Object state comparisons
####################

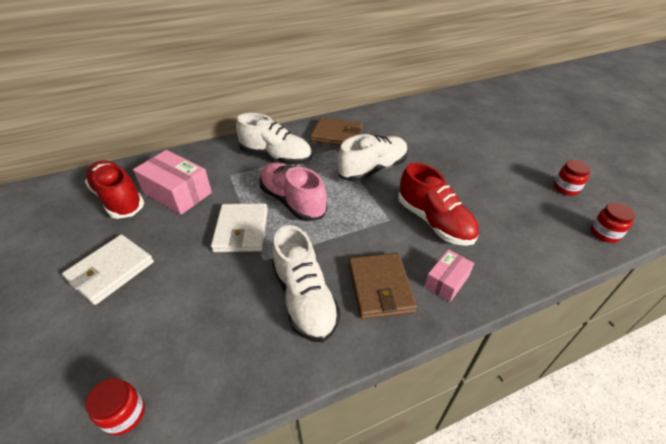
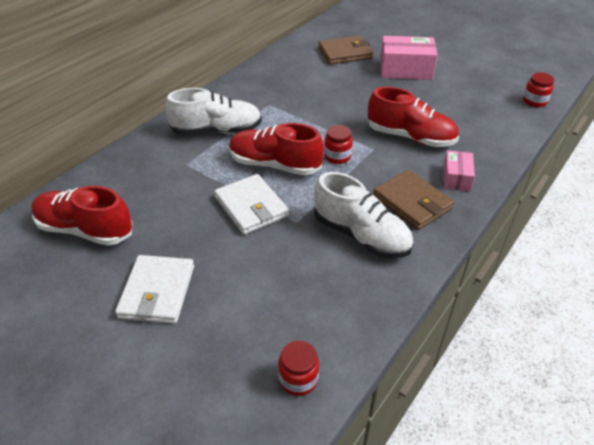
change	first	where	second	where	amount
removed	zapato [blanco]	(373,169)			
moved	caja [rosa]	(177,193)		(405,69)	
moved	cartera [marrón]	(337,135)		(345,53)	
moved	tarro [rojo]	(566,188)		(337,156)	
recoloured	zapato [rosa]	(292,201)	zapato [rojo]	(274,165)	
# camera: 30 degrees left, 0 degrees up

####################

Find all the lines with "rojo" in the data and copy them.

moved	tarro [rojo]	(566,188)		(337,156)	
recoloured	zapato [rosa]	(292,201)	zapato [rojo]	(274,165)	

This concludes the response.